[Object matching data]
Content starts
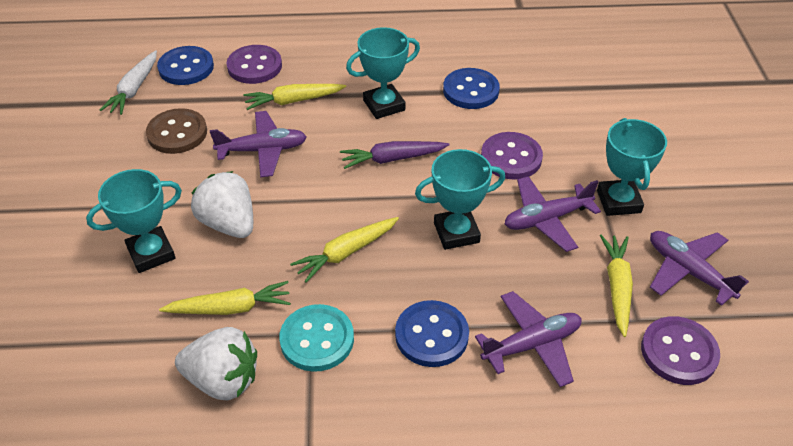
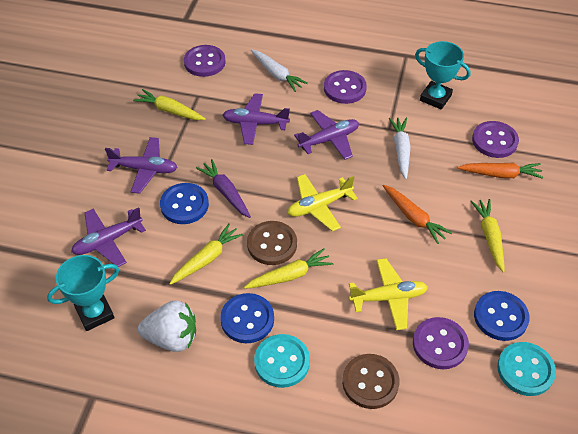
brown button: 1 -> 2
orange carrot: 0 -> 2
purple button: 3 -> 4
turquoise button: 1 -> 2
turquoise trophy: 4 -> 2
white carrot: 1 -> 2
white strawberry: 2 -> 1
yellow plane: 0 -> 2

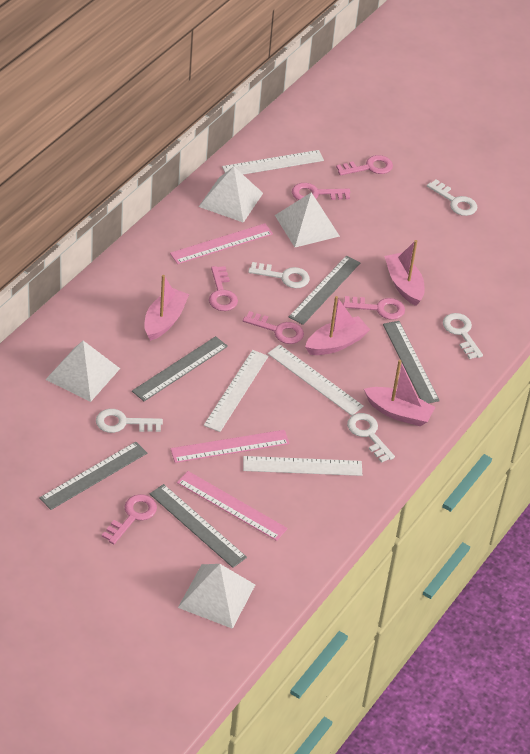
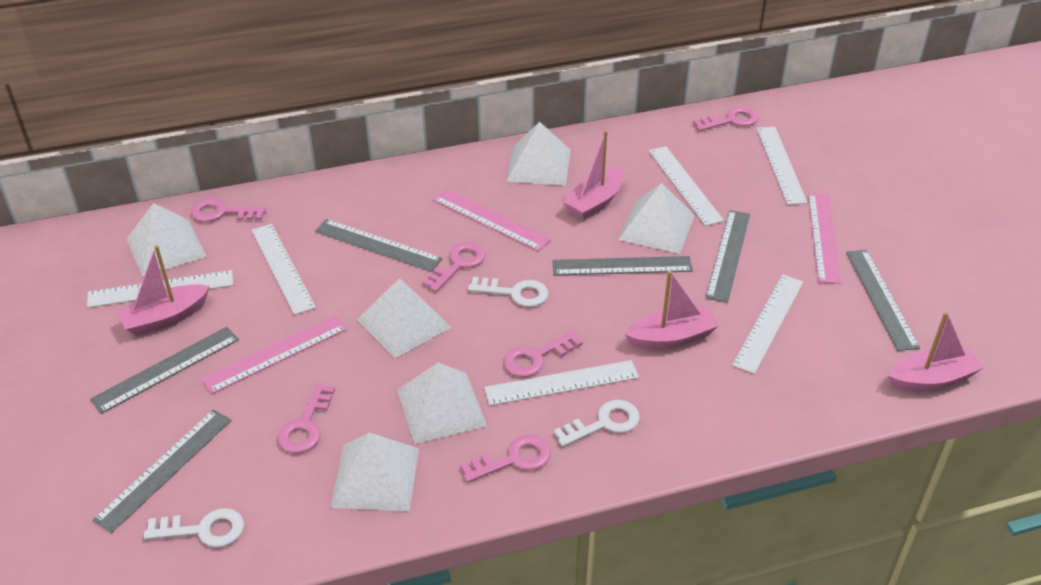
grey ruler: 5 -> 6
white key: 5 -> 3
white pyramid: 4 -> 6
white ruler: 4 -> 6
Content ends
▶ _Aim of the exercise_
Only the lines from the one with "orange carrot: 0 -> 2" through the last line above belong in the answer. Reproduce them exactly, without the pictures.

▶ _Answer to this task_
orange carrot: 0 -> 2
purple button: 3 -> 4
turquoise button: 1 -> 2
turquoise trophy: 4 -> 2
white carrot: 1 -> 2
white strawberry: 2 -> 1
yellow plane: 0 -> 2

grey ruler: 5 -> 6
white key: 5 -> 3
white pyramid: 4 -> 6
white ruler: 4 -> 6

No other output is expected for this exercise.